**Assignment**
Reproduce the lines below exactly, from the one containing "C201: 680pF (GND, SEL1) -> 680pF (EN0, GND)" through the one containing "U202: buffer (in", both included. Leave out any pictures.

**Data under study**
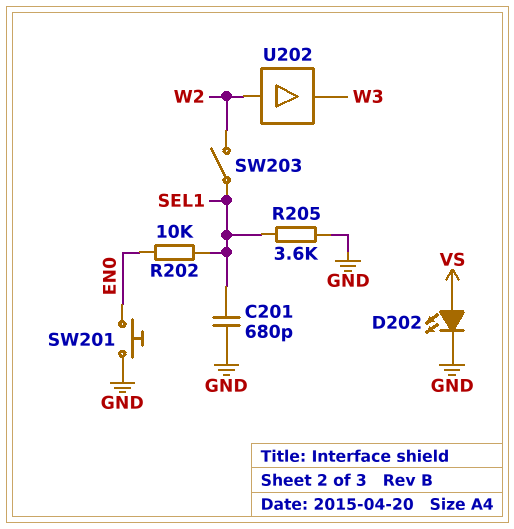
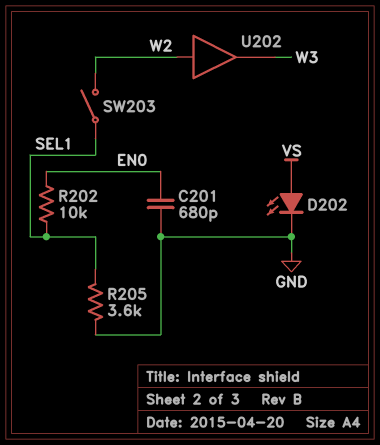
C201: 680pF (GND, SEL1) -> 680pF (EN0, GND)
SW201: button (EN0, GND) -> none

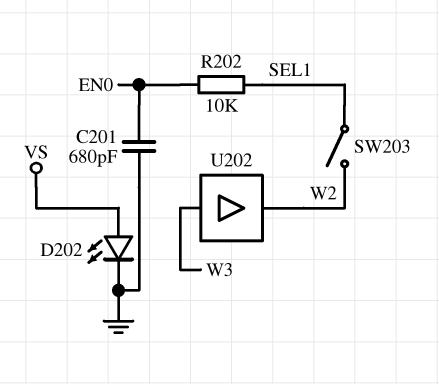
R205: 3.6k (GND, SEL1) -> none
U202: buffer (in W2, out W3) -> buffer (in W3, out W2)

--

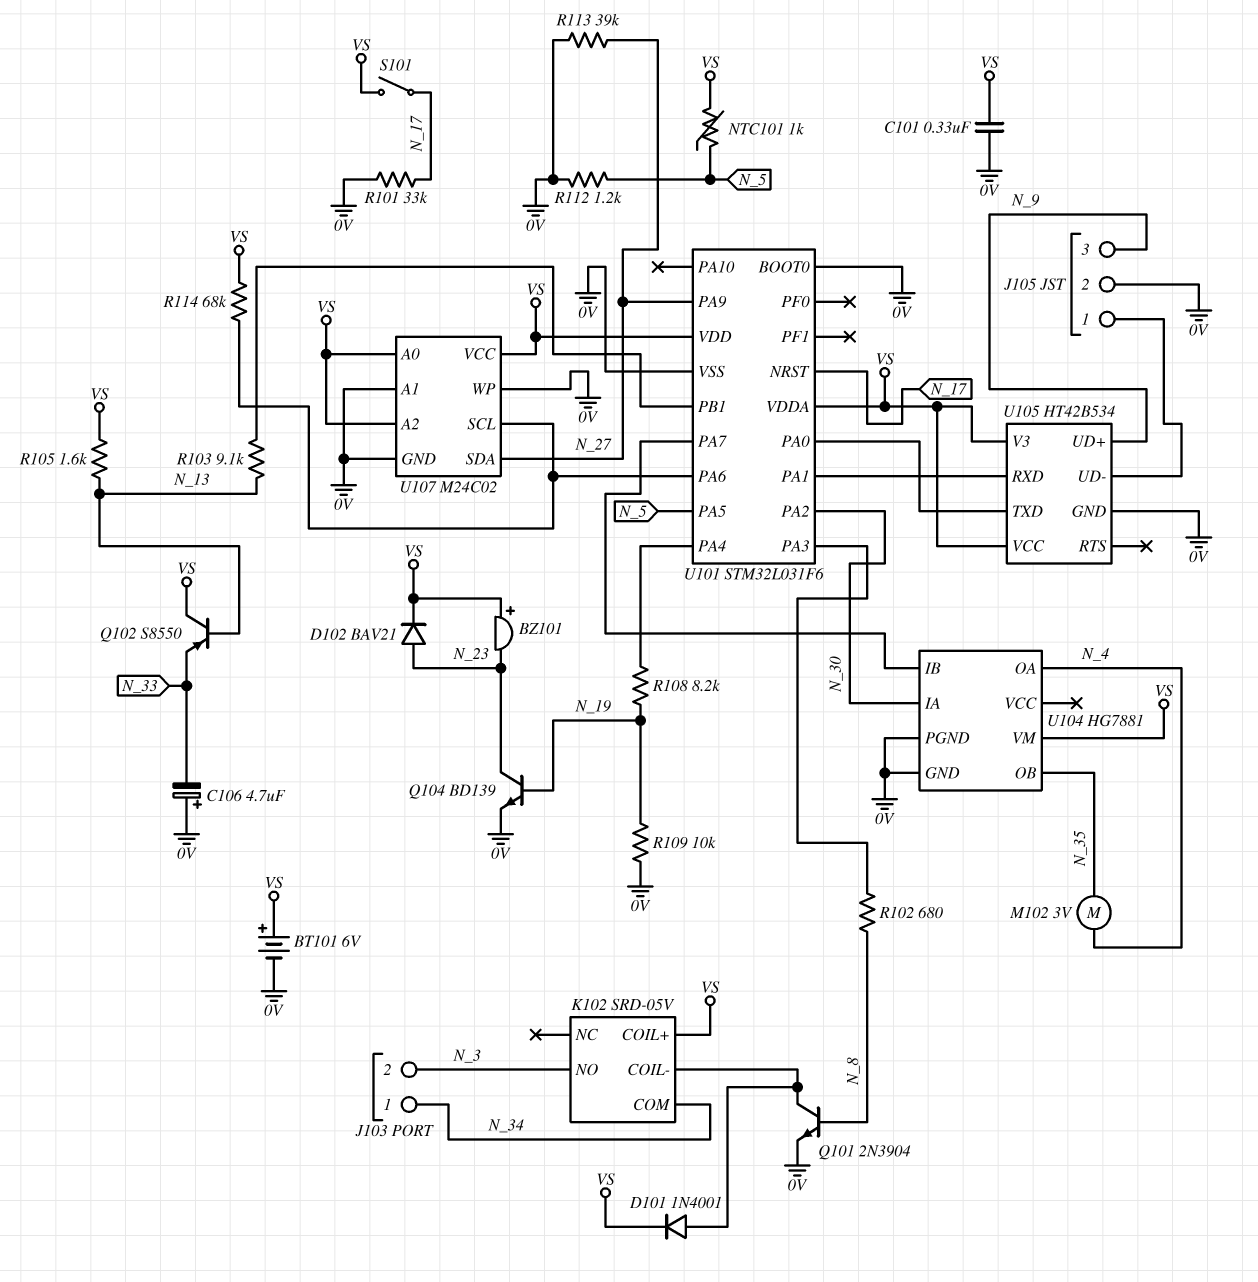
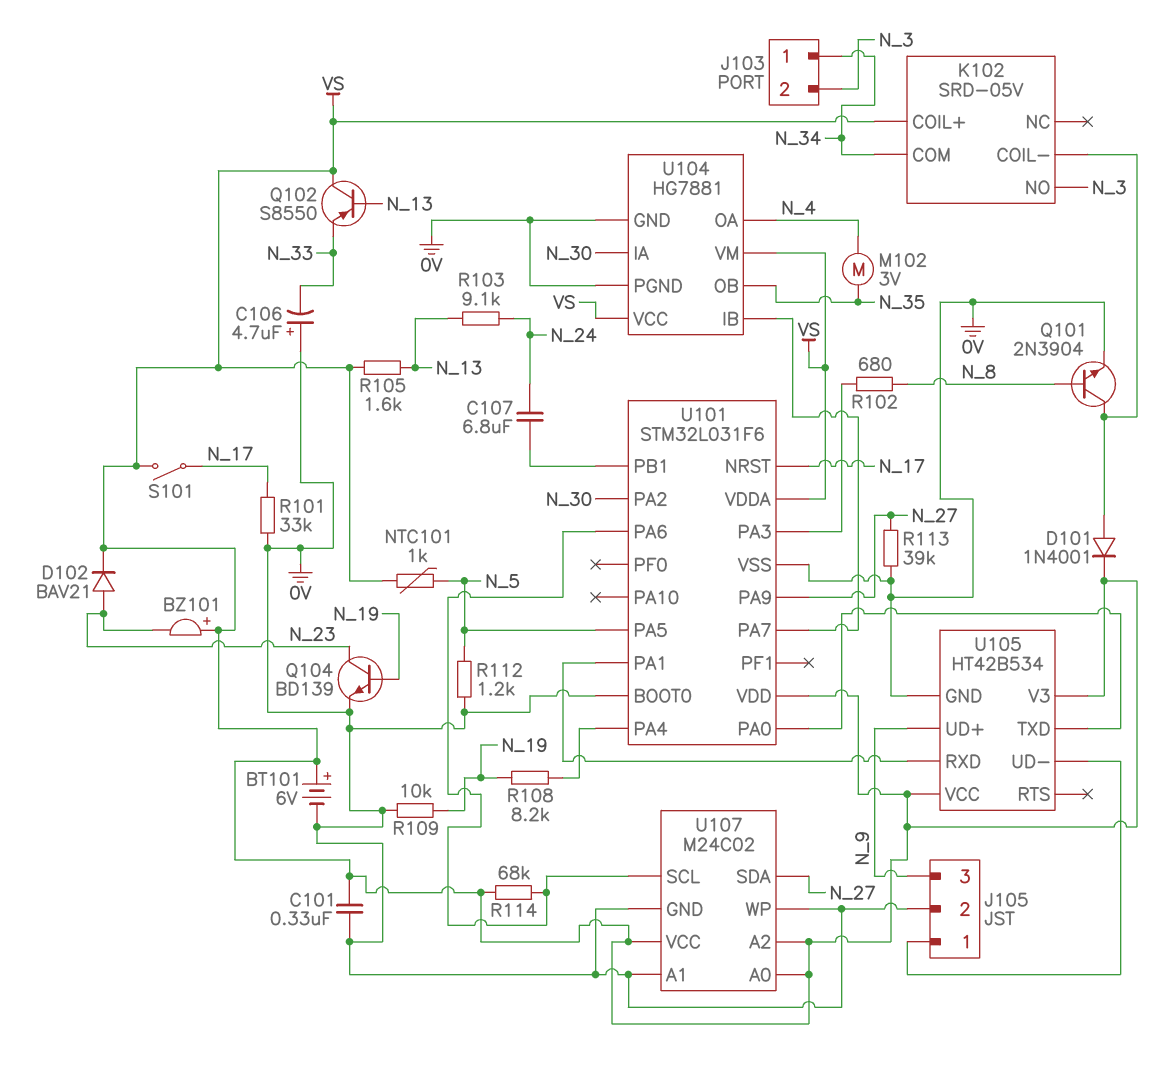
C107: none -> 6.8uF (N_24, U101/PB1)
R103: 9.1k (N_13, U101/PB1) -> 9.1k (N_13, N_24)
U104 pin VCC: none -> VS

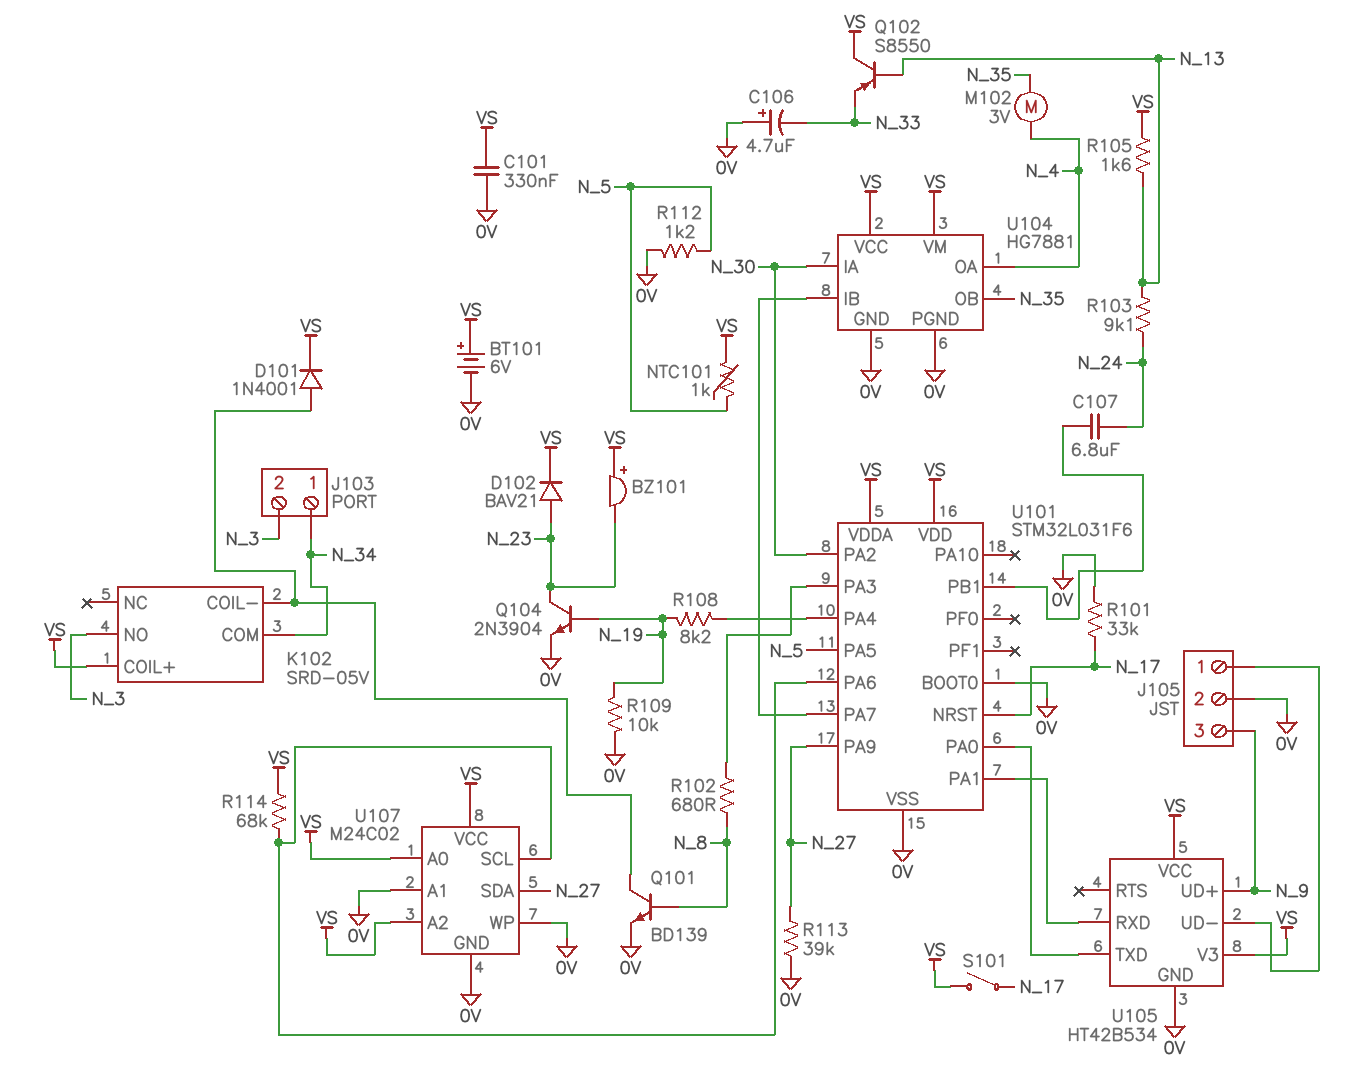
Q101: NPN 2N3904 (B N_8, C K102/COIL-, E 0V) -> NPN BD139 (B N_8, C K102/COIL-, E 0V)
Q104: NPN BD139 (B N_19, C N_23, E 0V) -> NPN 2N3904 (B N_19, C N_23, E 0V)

**Exercise result**
C201: 680pF (GND, SEL1) -> 680pF (EN0, GND)
SW201: button (EN0, GND) -> none

R205: 3.6k (GND, SEL1) -> none
U202: buffer (in W2, out W3) -> buffer (in W3, out W2)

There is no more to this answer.